Data:
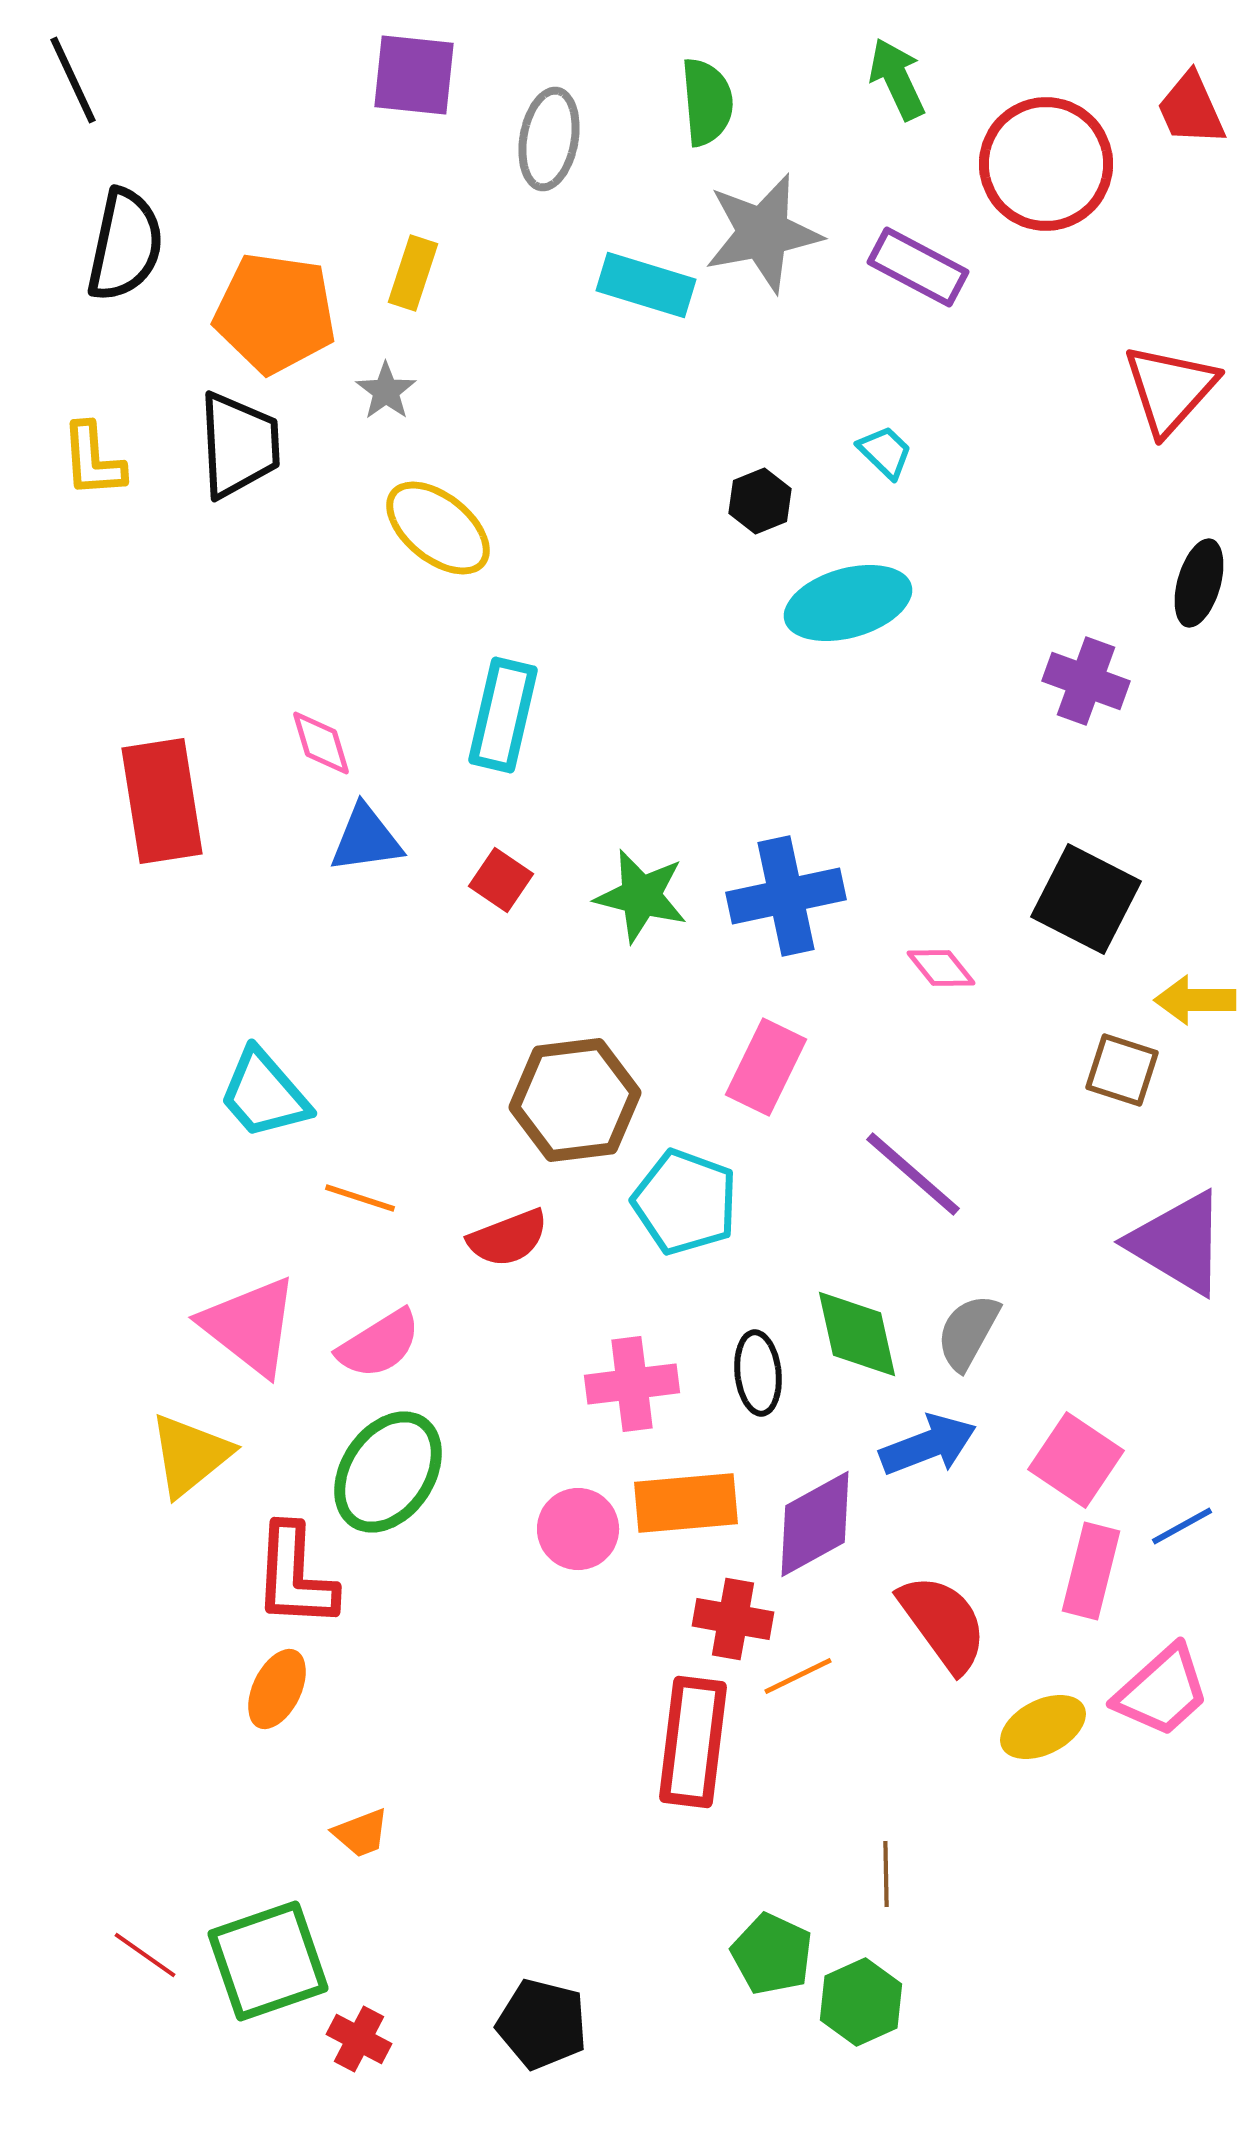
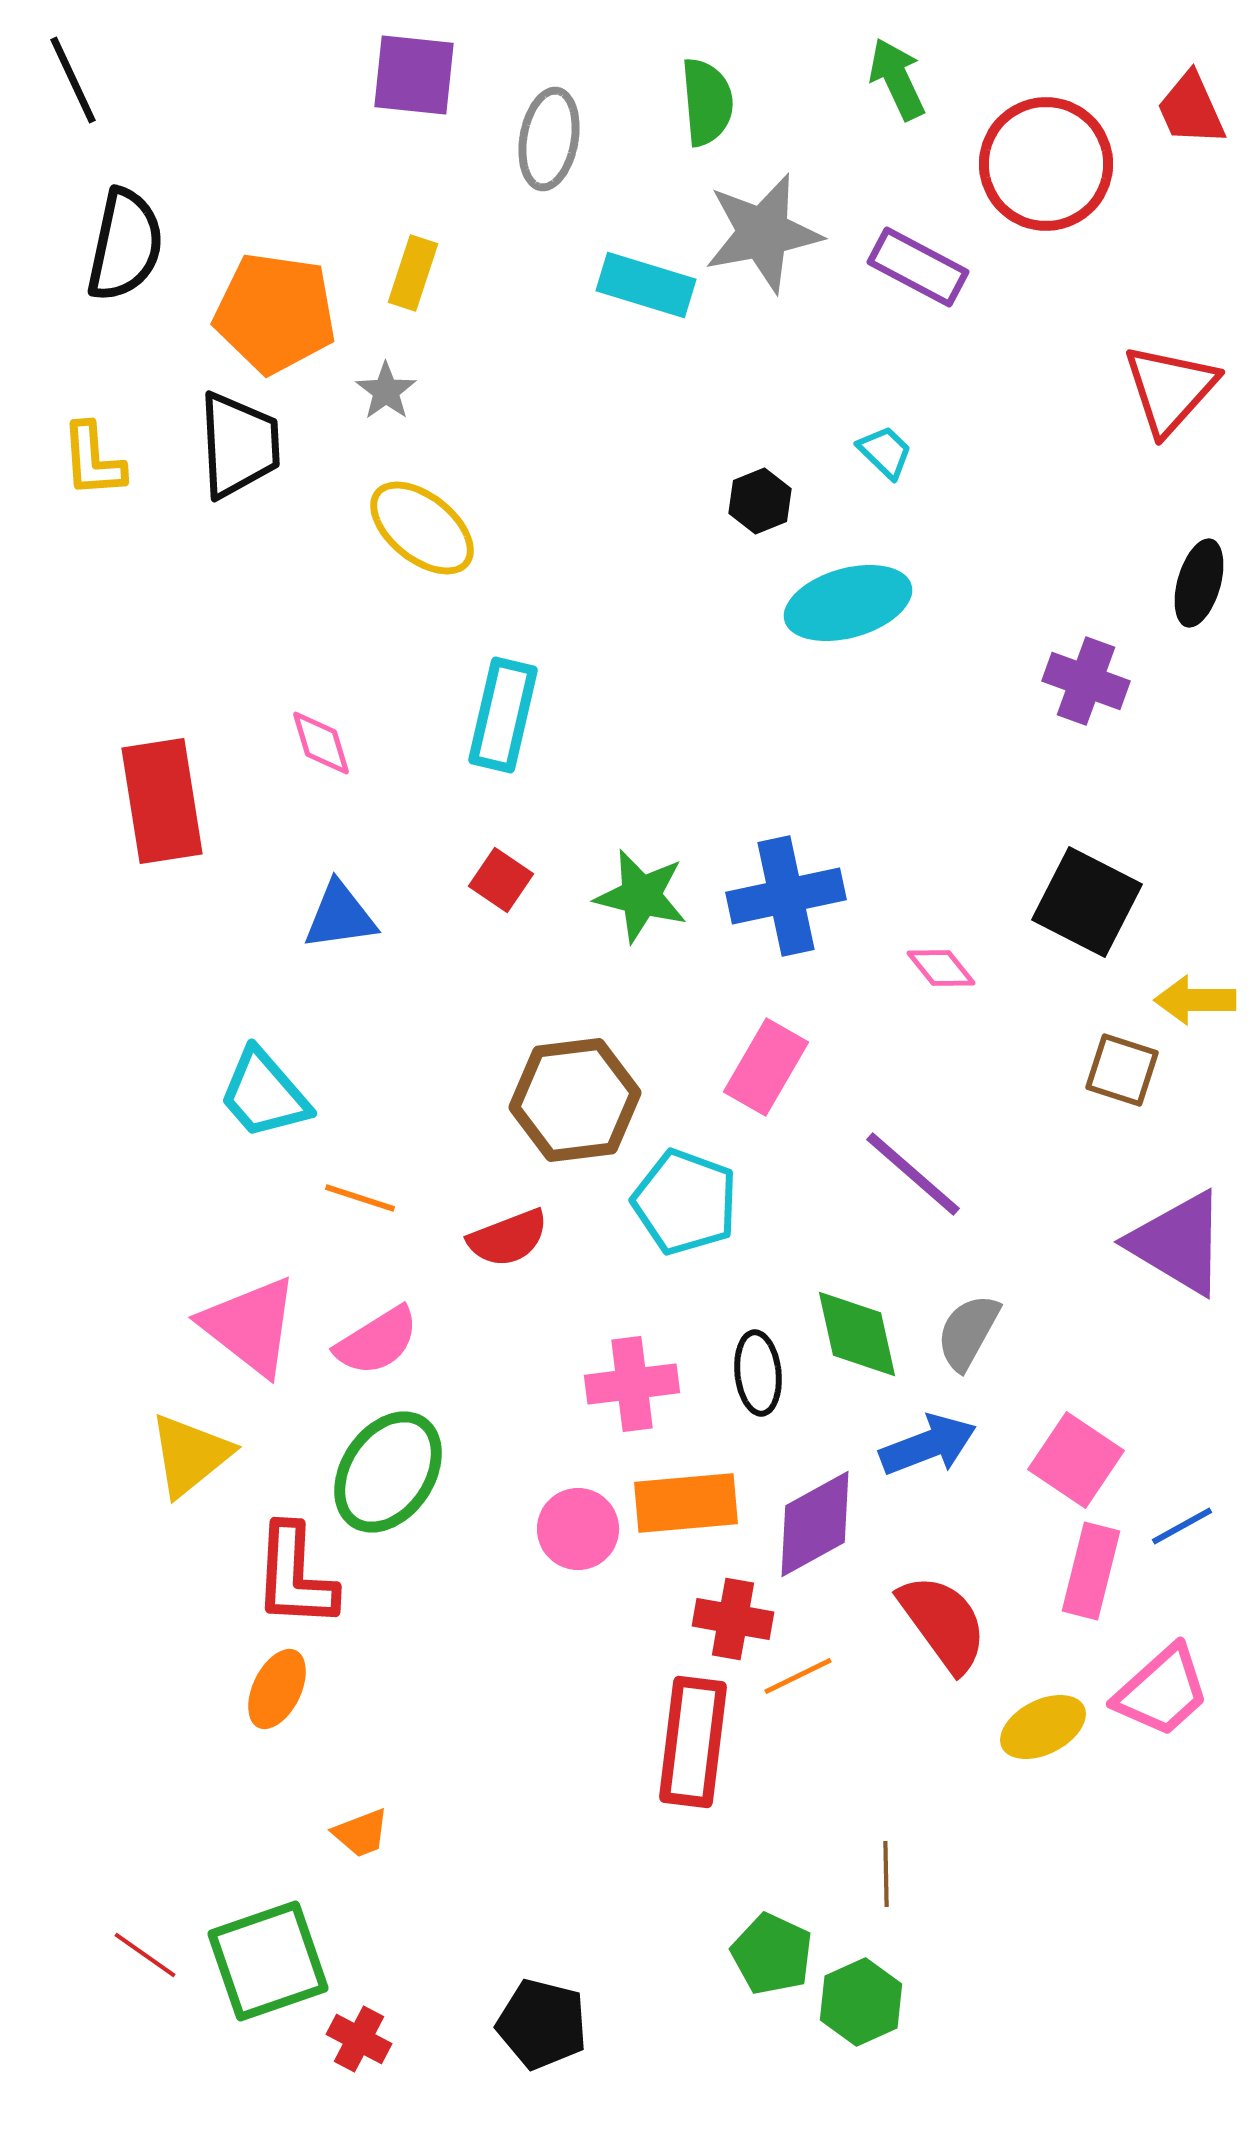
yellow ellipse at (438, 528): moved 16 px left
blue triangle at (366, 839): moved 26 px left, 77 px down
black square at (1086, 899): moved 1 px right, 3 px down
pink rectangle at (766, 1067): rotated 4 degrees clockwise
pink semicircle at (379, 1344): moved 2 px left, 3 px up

Problem to solve:
Rewrite the lines of the entries above with every "pink" swapped for "purple" and nothing else changed. Leave out the pictures.

Final answer:
yellow ellipse at (438, 528): moved 16 px left
blue triangle at (366, 839): moved 26 px left, 77 px down
black square at (1086, 899): moved 1 px right, 3 px down
purple rectangle at (766, 1067): rotated 4 degrees clockwise
purple semicircle at (379, 1344): moved 2 px left, 3 px up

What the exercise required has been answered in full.